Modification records

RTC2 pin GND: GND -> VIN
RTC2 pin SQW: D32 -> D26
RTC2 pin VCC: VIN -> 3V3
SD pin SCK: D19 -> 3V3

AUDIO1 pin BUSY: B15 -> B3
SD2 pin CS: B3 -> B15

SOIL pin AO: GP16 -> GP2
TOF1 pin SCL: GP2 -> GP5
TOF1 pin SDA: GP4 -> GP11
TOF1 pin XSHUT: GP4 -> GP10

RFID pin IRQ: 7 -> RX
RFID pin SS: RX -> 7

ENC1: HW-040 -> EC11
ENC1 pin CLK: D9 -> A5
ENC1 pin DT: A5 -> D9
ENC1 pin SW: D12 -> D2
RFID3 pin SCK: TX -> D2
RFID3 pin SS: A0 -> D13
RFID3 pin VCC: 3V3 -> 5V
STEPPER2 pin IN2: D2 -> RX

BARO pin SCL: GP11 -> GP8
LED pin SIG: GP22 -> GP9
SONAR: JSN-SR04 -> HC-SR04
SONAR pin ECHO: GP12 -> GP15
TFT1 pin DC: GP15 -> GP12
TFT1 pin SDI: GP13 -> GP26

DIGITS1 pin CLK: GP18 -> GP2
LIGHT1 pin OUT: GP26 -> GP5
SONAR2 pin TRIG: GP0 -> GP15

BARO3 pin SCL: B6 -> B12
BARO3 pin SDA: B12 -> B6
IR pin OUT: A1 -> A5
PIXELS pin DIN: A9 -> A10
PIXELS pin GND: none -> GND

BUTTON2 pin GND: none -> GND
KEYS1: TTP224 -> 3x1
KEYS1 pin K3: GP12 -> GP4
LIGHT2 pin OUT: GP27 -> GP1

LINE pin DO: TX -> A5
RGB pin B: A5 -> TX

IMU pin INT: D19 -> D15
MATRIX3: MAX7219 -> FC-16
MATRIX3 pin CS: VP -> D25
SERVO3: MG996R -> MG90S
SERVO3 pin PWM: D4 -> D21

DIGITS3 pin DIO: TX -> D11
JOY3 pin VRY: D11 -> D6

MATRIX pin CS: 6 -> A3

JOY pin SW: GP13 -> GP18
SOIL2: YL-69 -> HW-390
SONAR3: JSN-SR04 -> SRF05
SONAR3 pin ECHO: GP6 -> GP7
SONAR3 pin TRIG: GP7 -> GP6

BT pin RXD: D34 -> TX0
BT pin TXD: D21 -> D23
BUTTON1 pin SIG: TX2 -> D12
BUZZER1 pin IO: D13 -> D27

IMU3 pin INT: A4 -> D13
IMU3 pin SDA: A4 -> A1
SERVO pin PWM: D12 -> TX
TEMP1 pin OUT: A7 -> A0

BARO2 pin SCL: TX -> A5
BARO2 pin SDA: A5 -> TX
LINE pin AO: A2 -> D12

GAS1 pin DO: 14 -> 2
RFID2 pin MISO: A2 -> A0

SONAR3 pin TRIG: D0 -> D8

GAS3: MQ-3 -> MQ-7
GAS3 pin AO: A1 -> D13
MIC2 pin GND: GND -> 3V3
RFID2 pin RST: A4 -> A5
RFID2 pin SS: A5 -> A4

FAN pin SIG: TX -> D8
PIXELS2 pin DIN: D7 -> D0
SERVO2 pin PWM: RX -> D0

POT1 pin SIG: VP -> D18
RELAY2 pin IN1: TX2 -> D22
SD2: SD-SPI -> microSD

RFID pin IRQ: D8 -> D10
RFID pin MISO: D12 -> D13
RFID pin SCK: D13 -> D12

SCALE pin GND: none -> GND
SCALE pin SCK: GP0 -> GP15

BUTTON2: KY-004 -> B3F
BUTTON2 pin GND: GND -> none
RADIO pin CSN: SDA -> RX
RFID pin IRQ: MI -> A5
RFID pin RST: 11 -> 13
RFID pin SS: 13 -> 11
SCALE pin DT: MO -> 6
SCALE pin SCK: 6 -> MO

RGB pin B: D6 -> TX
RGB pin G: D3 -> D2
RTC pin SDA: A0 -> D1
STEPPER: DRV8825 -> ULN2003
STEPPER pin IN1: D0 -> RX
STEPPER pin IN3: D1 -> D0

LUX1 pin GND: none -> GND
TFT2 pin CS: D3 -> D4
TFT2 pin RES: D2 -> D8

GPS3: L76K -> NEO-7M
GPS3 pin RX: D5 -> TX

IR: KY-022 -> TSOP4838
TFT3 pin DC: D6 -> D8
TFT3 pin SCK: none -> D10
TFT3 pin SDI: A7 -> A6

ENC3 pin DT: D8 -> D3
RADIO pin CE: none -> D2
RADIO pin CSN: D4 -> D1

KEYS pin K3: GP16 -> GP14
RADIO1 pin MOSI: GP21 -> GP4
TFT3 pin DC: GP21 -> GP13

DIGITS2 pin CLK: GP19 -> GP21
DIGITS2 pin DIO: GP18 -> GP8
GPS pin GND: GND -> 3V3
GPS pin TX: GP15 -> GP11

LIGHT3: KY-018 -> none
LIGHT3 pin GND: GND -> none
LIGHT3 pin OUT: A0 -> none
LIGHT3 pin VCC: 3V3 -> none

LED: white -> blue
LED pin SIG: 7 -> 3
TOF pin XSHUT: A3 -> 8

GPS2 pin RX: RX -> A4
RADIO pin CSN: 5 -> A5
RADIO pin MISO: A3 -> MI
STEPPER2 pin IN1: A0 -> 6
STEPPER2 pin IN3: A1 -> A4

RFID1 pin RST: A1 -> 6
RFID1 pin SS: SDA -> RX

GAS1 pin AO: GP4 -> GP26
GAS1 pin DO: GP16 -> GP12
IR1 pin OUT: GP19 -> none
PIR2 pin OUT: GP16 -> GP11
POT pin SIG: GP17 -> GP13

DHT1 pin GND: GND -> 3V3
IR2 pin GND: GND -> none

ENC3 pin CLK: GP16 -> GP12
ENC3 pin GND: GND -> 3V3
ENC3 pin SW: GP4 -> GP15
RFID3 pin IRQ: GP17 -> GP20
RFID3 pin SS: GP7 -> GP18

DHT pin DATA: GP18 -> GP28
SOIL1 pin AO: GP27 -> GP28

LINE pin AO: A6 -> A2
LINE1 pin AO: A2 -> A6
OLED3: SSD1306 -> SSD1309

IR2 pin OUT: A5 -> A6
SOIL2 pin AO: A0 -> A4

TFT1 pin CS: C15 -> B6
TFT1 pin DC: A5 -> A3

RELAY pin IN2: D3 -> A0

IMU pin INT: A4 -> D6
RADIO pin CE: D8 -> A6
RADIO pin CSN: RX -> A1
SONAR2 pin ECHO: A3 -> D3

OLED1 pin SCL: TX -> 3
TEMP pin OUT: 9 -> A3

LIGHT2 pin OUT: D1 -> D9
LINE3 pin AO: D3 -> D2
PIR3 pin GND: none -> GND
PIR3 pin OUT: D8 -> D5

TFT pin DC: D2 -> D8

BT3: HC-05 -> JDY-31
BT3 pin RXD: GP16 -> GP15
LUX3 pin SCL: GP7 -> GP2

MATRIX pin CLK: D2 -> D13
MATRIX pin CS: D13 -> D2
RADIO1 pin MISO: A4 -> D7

What you have to do → Output the lines of the records above exactly as they appear, from the line containing "SONAR3 pin TRIG: D0 -> D8" through the line containing "RFID pin IRQ: MI -> A5".

Answer space →
SONAR3 pin TRIG: D0 -> D8

GAS3: MQ-3 -> MQ-7
GAS3 pin AO: A1 -> D13
MIC2 pin GND: GND -> 3V3
RFID2 pin RST: A4 -> A5
RFID2 pin SS: A5 -> A4

FAN pin SIG: TX -> D8
PIXELS2 pin DIN: D7 -> D0
SERVO2 pin PWM: RX -> D0

POT1 pin SIG: VP -> D18
RELAY2 pin IN1: TX2 -> D22
SD2: SD-SPI -> microSD

RFID pin IRQ: D8 -> D10
RFID pin MISO: D12 -> D13
RFID pin SCK: D13 -> D12

SCALE pin GND: none -> GND
SCALE pin SCK: GP0 -> GP15

BUTTON2: KY-004 -> B3F
BUTTON2 pin GND: GND -> none
RADIO pin CSN: SDA -> RX
RFID pin IRQ: MI -> A5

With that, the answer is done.